The records should be copied out again with no alteration.

Dataset items
┄┄┄┄┄┄

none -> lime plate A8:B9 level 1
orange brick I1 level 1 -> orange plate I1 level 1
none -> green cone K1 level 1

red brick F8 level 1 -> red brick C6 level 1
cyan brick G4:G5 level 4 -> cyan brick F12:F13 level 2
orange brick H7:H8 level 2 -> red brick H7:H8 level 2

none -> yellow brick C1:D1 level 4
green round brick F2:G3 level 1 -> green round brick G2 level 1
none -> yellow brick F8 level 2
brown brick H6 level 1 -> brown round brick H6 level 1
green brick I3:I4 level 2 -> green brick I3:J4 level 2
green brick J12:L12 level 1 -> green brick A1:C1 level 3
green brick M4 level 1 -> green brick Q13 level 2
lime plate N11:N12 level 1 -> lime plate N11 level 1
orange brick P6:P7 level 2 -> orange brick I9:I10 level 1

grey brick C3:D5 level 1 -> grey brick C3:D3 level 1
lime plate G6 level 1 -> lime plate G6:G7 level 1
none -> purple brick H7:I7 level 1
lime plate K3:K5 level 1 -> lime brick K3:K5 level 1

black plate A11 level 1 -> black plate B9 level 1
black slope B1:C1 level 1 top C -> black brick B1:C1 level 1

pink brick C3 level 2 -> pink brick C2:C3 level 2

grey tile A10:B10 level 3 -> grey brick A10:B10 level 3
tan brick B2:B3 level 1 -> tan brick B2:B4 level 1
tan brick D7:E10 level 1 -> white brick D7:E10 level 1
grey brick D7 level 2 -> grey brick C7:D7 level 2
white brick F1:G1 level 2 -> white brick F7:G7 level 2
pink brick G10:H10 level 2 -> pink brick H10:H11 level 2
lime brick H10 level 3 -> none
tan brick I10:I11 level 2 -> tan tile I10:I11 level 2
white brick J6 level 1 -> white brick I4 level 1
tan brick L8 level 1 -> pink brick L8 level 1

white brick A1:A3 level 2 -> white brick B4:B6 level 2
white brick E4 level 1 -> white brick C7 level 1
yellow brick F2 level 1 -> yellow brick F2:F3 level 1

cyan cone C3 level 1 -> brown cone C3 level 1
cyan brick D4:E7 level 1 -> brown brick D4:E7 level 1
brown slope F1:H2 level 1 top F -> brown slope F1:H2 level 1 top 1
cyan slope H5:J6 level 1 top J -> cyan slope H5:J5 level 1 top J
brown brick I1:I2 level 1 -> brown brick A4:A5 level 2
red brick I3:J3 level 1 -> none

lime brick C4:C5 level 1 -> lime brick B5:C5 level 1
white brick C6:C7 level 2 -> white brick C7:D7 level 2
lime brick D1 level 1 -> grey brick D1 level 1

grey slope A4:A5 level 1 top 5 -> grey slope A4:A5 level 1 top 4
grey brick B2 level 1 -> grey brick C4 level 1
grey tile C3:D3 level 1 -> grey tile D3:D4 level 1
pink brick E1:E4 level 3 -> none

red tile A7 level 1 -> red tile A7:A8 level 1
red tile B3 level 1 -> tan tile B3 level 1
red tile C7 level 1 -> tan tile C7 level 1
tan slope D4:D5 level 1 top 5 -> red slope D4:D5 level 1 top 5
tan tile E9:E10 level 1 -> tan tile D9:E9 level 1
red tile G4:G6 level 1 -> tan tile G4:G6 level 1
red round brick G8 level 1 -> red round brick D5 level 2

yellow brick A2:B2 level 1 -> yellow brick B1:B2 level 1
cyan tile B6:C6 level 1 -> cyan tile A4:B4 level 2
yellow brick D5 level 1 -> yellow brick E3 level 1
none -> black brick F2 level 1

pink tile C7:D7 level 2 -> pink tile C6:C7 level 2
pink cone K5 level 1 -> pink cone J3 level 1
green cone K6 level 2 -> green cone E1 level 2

┄┄┄┄┄┄

▸ **RESULT BELOW**:
none -> lime plate A8:B9 level 1
orange brick I1 level 1 -> orange plate I1 level 1
none -> green cone K1 level 1

red brick F8 level 1 -> red brick C6 level 1
cyan brick G4:G5 level 4 -> cyan brick F12:F13 level 2
orange brick H7:H8 level 2 -> red brick H7:H8 level 2

none -> yellow brick C1:D1 level 4
green round brick F2:G3 level 1 -> green round brick G2 level 1
none -> yellow brick F8 level 2
brown brick H6 level 1 -> brown round brick H6 level 1
green brick I3:I4 level 2 -> green brick I3:J4 level 2
green brick J12:L12 level 1 -> green brick A1:C1 level 3
green brick M4 level 1 -> green brick Q13 level 2
lime plate N11:N12 level 1 -> lime plate N11 level 1
orange brick P6:P7 level 2 -> orange brick I9:I10 level 1

grey brick C3:D5 level 1 -> grey brick C3:D3 level 1
lime plate G6 level 1 -> lime plate G6:G7 level 1
none -> purple brick H7:I7 level 1
lime plate K3:K5 level 1 -> lime brick K3:K5 level 1

black plate A11 level 1 -> black plate B9 level 1
black slope B1:C1 level 1 top C -> black brick B1:C1 level 1

pink brick C3 level 2 -> pink brick C2:C3 level 2

grey tile A10:B10 level 3 -> grey brick A10:B10 level 3
tan brick B2:B3 level 1 -> tan brick B2:B4 level 1
tan brick D7:E10 level 1 -> white brick D7:E10 level 1
grey brick D7 level 2 -> grey brick C7:D7 level 2
white brick F1:G1 level 2 -> white brick F7:G7 level 2
pink brick G10:H10 level 2 -> pink brick H10:H11 level 2
lime brick H10 level 3 -> none
tan brick I10:I11 level 2 -> tan tile I10:I11 level 2
white brick J6 level 1 -> white brick I4 level 1
tan brick L8 level 1 -> pink brick L8 level 1

white brick A1:A3 level 2 -> white brick B4:B6 level 2
white brick E4 level 1 -> white brick C7 level 1
yellow brick F2 level 1 -> yellow brick F2:F3 level 1

cyan cone C3 level 1 -> brown cone C3 level 1
cyan brick D4:E7 level 1 -> brown brick D4:E7 level 1
brown slope F1:H2 level 1 top F -> brown slope F1:H2 level 1 top 1
cyan slope H5:J6 level 1 top J -> cyan slope H5:J5 level 1 top J
brown brick I1:I2 level 1 -> brown brick A4:A5 level 2
red brick I3:J3 level 1 -> none

lime brick C4:C5 level 1 -> lime brick B5:C5 level 1
white brick C6:C7 level 2 -> white brick C7:D7 level 2
lime brick D1 level 1 -> grey brick D1 level 1

grey slope A4:A5 level 1 top 5 -> grey slope A4:A5 level 1 top 4
grey brick B2 level 1 -> grey brick C4 level 1
grey tile C3:D3 level 1 -> grey tile D3:D4 level 1
pink brick E1:E4 level 3 -> none

red tile A7 level 1 -> red tile A7:A8 level 1
red tile B3 level 1 -> tan tile B3 level 1
red tile C7 level 1 -> tan tile C7 level 1
tan slope D4:D5 level 1 top 5 -> red slope D4:D5 level 1 top 5
tan tile E9:E10 level 1 -> tan tile D9:E9 level 1
red tile G4:G6 level 1 -> tan tile G4:G6 level 1
red round brick G8 level 1 -> red round brick D5 level 2

yellow brick A2:B2 level 1 -> yellow brick B1:B2 level 1
cyan tile B6:C6 level 1 -> cyan tile A4:B4 level 2
yellow brick D5 level 1 -> yellow brick E3 level 1
none -> black brick F2 level 1

pink tile C7:D7 level 2 -> pink tile C6:C7 level 2
pink cone K5 level 1 -> pink cone J3 level 1
green cone K6 level 2 -> green cone E1 level 2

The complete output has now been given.